LISTED ENTRIES ->

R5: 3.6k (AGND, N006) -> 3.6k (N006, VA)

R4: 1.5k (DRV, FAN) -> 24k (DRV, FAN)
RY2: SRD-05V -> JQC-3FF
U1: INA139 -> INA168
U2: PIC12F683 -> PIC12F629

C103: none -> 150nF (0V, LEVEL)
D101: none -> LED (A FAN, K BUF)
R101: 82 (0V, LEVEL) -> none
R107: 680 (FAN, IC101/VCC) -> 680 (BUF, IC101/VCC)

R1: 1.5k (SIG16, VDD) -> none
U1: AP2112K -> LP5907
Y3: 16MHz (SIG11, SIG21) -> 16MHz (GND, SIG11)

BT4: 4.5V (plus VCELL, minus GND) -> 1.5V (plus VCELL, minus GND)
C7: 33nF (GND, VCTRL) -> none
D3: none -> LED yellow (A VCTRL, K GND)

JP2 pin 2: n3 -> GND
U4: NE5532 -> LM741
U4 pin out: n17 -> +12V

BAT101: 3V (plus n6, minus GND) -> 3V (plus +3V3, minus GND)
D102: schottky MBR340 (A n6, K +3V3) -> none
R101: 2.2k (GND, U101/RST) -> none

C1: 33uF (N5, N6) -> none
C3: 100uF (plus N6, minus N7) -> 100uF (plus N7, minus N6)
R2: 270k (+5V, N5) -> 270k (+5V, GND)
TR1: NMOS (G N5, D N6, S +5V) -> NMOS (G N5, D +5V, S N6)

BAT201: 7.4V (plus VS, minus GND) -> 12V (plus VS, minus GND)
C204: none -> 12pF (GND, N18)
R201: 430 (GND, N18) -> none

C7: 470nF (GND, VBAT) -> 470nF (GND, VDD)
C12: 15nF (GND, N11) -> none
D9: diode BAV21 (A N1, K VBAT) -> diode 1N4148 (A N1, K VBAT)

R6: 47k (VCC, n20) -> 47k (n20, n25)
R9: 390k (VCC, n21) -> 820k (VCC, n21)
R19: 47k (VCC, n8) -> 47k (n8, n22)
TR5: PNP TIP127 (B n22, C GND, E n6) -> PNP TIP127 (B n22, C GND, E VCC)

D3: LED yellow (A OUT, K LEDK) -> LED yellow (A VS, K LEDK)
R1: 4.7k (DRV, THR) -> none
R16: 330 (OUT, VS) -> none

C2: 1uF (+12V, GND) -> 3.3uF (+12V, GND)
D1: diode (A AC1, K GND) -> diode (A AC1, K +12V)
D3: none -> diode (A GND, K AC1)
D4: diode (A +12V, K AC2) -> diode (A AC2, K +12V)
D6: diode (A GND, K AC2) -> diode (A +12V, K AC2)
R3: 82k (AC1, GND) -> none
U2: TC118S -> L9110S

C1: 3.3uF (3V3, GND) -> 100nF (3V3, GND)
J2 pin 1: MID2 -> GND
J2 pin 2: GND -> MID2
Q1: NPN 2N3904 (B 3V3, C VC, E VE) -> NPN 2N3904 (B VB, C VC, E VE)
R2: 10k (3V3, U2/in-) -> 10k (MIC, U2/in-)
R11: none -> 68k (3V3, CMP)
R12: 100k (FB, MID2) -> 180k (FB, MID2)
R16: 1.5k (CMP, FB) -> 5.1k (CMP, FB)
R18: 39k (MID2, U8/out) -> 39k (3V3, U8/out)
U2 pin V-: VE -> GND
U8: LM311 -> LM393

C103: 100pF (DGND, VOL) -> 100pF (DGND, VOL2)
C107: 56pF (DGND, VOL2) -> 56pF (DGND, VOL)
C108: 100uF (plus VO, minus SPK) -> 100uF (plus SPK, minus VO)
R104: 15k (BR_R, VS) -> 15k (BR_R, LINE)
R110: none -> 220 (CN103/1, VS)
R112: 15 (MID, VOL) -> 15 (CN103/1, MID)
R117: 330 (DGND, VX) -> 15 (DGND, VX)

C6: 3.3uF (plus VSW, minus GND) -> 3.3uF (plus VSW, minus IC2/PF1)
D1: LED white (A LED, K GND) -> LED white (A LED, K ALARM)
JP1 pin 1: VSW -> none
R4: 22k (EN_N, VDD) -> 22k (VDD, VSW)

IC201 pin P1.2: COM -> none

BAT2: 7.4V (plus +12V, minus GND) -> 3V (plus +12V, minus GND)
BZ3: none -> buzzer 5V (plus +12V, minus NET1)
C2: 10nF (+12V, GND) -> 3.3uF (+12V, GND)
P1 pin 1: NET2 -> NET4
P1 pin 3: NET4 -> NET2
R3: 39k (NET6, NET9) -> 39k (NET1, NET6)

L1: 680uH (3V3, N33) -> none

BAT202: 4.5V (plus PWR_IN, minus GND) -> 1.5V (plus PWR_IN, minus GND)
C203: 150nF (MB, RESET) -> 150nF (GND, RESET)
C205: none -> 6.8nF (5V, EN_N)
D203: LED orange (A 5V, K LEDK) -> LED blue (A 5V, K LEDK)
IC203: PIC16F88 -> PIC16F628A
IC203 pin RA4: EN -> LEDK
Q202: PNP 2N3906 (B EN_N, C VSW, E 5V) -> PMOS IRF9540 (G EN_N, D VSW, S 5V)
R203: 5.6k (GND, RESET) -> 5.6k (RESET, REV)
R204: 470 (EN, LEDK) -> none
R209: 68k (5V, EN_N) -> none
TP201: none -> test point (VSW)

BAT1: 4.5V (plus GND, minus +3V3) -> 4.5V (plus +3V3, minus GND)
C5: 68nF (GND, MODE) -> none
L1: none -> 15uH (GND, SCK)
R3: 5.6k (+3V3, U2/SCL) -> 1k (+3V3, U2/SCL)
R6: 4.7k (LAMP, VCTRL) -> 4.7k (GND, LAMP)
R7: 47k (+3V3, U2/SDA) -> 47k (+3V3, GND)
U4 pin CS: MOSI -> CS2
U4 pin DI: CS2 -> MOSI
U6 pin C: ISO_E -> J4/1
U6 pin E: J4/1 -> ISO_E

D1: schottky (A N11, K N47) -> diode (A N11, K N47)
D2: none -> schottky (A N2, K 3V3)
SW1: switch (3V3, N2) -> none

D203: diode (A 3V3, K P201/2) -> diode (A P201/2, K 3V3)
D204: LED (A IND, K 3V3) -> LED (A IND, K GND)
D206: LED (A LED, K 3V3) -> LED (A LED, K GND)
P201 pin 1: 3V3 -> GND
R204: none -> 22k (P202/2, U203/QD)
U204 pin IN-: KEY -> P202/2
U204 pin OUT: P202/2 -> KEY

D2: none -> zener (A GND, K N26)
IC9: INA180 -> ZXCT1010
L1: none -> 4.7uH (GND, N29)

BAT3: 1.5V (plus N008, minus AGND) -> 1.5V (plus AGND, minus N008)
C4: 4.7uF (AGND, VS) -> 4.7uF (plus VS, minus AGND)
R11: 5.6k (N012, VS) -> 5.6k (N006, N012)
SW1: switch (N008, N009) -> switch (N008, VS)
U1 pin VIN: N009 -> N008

WHAT YOU ARE ASKED TO DO -> Your answer must be the full listing above, reproduced exactly.

RESULT OF THIS EXERCISE ->
R5: 3.6k (AGND, N006) -> 3.6k (N006, VA)

R4: 1.5k (DRV, FAN) -> 24k (DRV, FAN)
RY2: SRD-05V -> JQC-3FF
U1: INA139 -> INA168
U2: PIC12F683 -> PIC12F629

C103: none -> 150nF (0V, LEVEL)
D101: none -> LED (A FAN, K BUF)
R101: 82 (0V, LEVEL) -> none
R107: 680 (FAN, IC101/VCC) -> 680 (BUF, IC101/VCC)

R1: 1.5k (SIG16, VDD) -> none
U1: AP2112K -> LP5907
Y3: 16MHz (SIG11, SIG21) -> 16MHz (GND, SIG11)

BT4: 4.5V (plus VCELL, minus GND) -> 1.5V (plus VCELL, minus GND)
C7: 33nF (GND, VCTRL) -> none
D3: none -> LED yellow (A VCTRL, K GND)

JP2 pin 2: n3 -> GND
U4: NE5532 -> LM741
U4 pin out: n17 -> +12V

BAT101: 3V (plus n6, minus GND) -> 3V (plus +3V3, minus GND)
D102: schottky MBR340 (A n6, K +3V3) -> none
R101: 2.2k (GND, U101/RST) -> none

C1: 33uF (N5, N6) -> none
C3: 100uF (plus N6, minus N7) -> 100uF (plus N7, minus N6)
R2: 270k (+5V, N5) -> 270k (+5V, GND)
TR1: NMOS (G N5, D N6, S +5V) -> NMOS (G N5, D +5V, S N6)

BAT201: 7.4V (plus VS, minus GND) -> 12V (plus VS, minus GND)
C204: none -> 12pF (GND, N18)
R201: 430 (GND, N18) -> none

C7: 470nF (GND, VBAT) -> 470nF (GND, VDD)
C12: 15nF (GND, N11) -> none
D9: diode BAV21 (A N1, K VBAT) -> diode 1N4148 (A N1, K VBAT)

R6: 47k (VCC, n20) -> 47k (n20, n25)
R9: 390k (VCC, n21) -> 820k (VCC, n21)
R19: 47k (VCC, n8) -> 47k (n8, n22)
TR5: PNP TIP127 (B n22, C GND, E n6) -> PNP TIP127 (B n22, C GND, E VCC)

D3: LED yellow (A OUT, K LEDK) -> LED yellow (A VS, K LEDK)
R1: 4.7k (DRV, THR) -> none
R16: 330 (OUT, VS) -> none

C2: 1uF (+12V, GND) -> 3.3uF (+12V, GND)
D1: diode (A AC1, K GND) -> diode (A AC1, K +12V)
D3: none -> diode (A GND, K AC1)
D4: diode (A +12V, K AC2) -> diode (A AC2, K +12V)
D6: diode (A GND, K AC2) -> diode (A +12V, K AC2)
R3: 82k (AC1, GND) -> none
U2: TC118S -> L9110S

C1: 3.3uF (3V3, GND) -> 100nF (3V3, GND)
J2 pin 1: MID2 -> GND
J2 pin 2: GND -> MID2
Q1: NPN 2N3904 (B 3V3, C VC, E VE) -> NPN 2N3904 (B VB, C VC, E VE)
R2: 10k (3V3, U2/in-) -> 10k (MIC, U2/in-)
R11: none -> 68k (3V3, CMP)
R12: 100k (FB, MID2) -> 180k (FB, MID2)
R16: 1.5k (CMP, FB) -> 5.1k (CMP, FB)
R18: 39k (MID2, U8/out) -> 39k (3V3, U8/out)
U2 pin V-: VE -> GND
U8: LM311 -> LM393

C103: 100pF (DGND, VOL) -> 100pF (DGND, VOL2)
C107: 56pF (DGND, VOL2) -> 56pF (DGND, VOL)
C108: 100uF (plus VO, minus SPK) -> 100uF (plus SPK, minus VO)
R104: 15k (BR_R, VS) -> 15k (BR_R, LINE)
R110: none -> 220 (CN103/1, VS)
R112: 15 (MID, VOL) -> 15 (CN103/1, MID)
R117: 330 (DGND, VX) -> 15 (DGND, VX)

C6: 3.3uF (plus VSW, minus GND) -> 3.3uF (plus VSW, minus IC2/PF1)
D1: LED white (A LED, K GND) -> LED white (A LED, K ALARM)
JP1 pin 1: VSW -> none
R4: 22k (EN_N, VDD) -> 22k (VDD, VSW)

IC201 pin P1.2: COM -> none

BAT2: 7.4V (plus +12V, minus GND) -> 3V (plus +12V, minus GND)
BZ3: none -> buzzer 5V (plus +12V, minus NET1)
C2: 10nF (+12V, GND) -> 3.3uF (+12V, GND)
P1 pin 1: NET2 -> NET4
P1 pin 3: NET4 -> NET2
R3: 39k (NET6, NET9) -> 39k (NET1, NET6)

L1: 680uH (3V3, N33) -> none

BAT202: 4.5V (plus PWR_IN, minus GND) -> 1.5V (plus PWR_IN, minus GND)
C203: 150nF (MB, RESET) -> 150nF (GND, RESET)
C205: none -> 6.8nF (5V, EN_N)
D203: LED orange (A 5V, K LEDK) -> LED blue (A 5V, K LEDK)
IC203: PIC16F88 -> PIC16F628A
IC203 pin RA4: EN -> LEDK
Q202: PNP 2N3906 (B EN_N, C VSW, E 5V) -> PMOS IRF9540 (G EN_N, D VSW, S 5V)
R203: 5.6k (GND, RESET) -> 5.6k (RESET, REV)
R204: 470 (EN, LEDK) -> none
R209: 68k (5V, EN_N) -> none
TP201: none -> test point (VSW)

BAT1: 4.5V (plus GND, minus +3V3) -> 4.5V (plus +3V3, minus GND)
C5: 68nF (GND, MODE) -> none
L1: none -> 15uH (GND, SCK)
R3: 5.6k (+3V3, U2/SCL) -> 1k (+3V3, U2/SCL)
R6: 4.7k (LAMP, VCTRL) -> 4.7k (GND, LAMP)
R7: 47k (+3V3, U2/SDA) -> 47k (+3V3, GND)
U4 pin CS: MOSI -> CS2
U4 pin DI: CS2 -> MOSI
U6 pin C: ISO_E -> J4/1
U6 pin E: J4/1 -> ISO_E

D1: schottky (A N11, K N47) -> diode (A N11, K N47)
D2: none -> schottky (A N2, K 3V3)
SW1: switch (3V3, N2) -> none

D203: diode (A 3V3, K P201/2) -> diode (A P201/2, K 3V3)
D204: LED (A IND, K 3V3) -> LED (A IND, K GND)
D206: LED (A LED, K 3V3) -> LED (A LED, K GND)
P201 pin 1: 3V3 -> GND
R204: none -> 22k (P202/2, U203/QD)
U204 pin IN-: KEY -> P202/2
U204 pin OUT: P202/2 -> KEY

D2: none -> zener (A GND, K N26)
IC9: INA180 -> ZXCT1010
L1: none -> 4.7uH (GND, N29)

BAT3: 1.5V (plus N008, minus AGND) -> 1.5V (plus AGND, minus N008)
C4: 4.7uF (AGND, VS) -> 4.7uF (plus VS, minus AGND)
R11: 5.6k (N012, VS) -> 5.6k (N006, N012)
SW1: switch (N008, N009) -> switch (N008, VS)
U1 pin VIN: N009 -> N008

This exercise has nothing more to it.